RECORDS FOR THE EXERCISE >>
==================================================
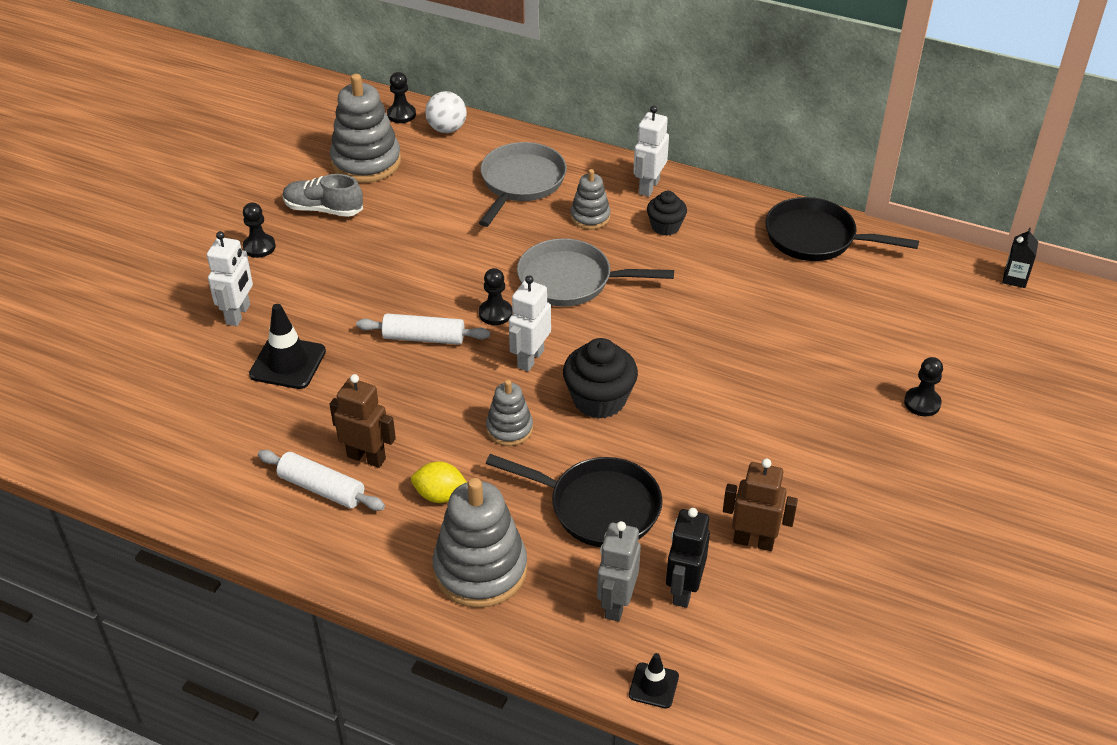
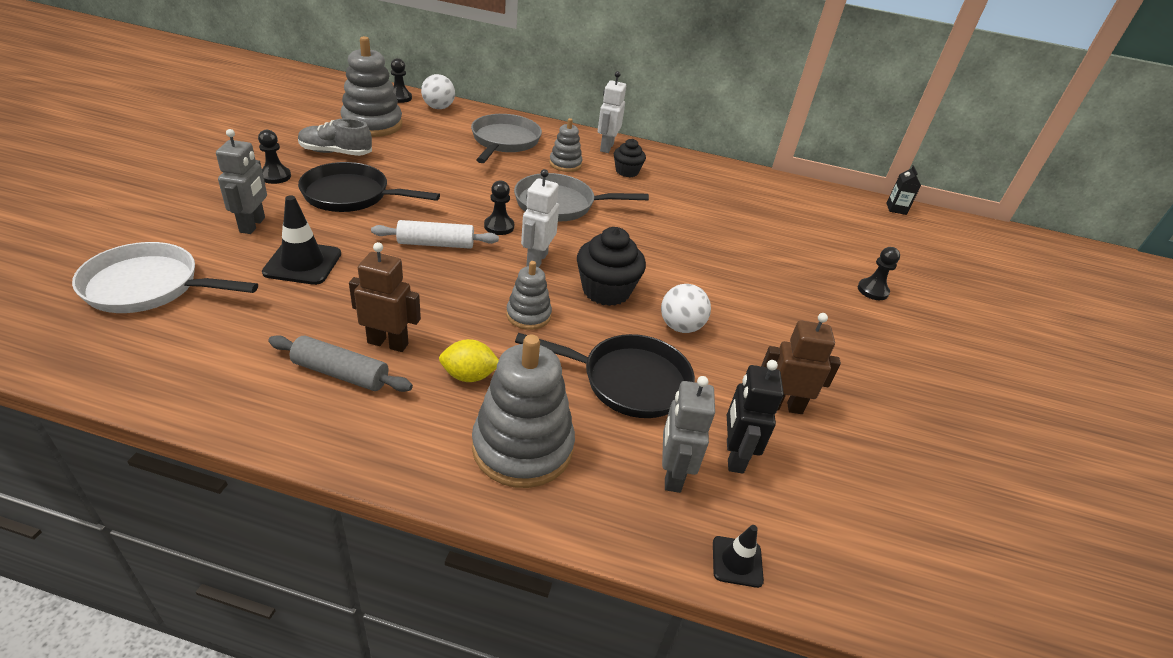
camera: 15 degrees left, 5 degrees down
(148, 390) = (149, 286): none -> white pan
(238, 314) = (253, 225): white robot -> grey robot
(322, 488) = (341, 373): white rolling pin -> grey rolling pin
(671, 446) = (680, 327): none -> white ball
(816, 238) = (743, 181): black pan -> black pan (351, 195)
==================================================
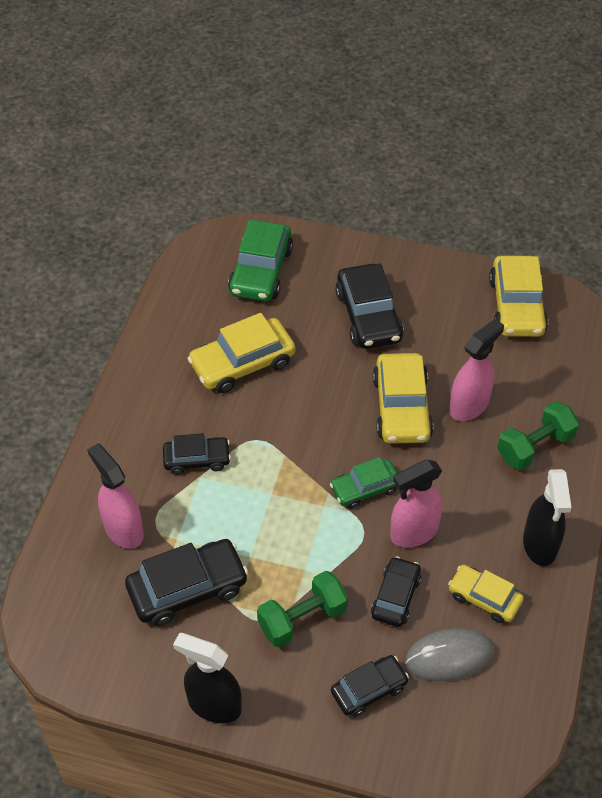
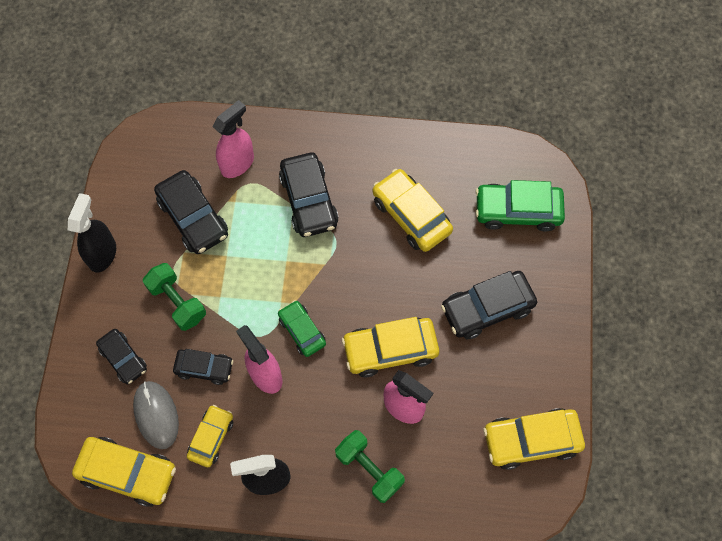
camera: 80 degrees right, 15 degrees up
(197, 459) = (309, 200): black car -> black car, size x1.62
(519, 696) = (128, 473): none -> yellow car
==================================================
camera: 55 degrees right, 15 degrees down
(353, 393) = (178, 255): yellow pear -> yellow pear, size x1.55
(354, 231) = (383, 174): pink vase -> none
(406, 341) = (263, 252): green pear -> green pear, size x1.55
==================================================
TASK REQUIREMENTS >> Lines holding the word "down" should be copied from the entries above.

THE ANSWER >>
camera: 15 degrees left, 5 degrees down
camera: 55 degrees right, 15 degrees down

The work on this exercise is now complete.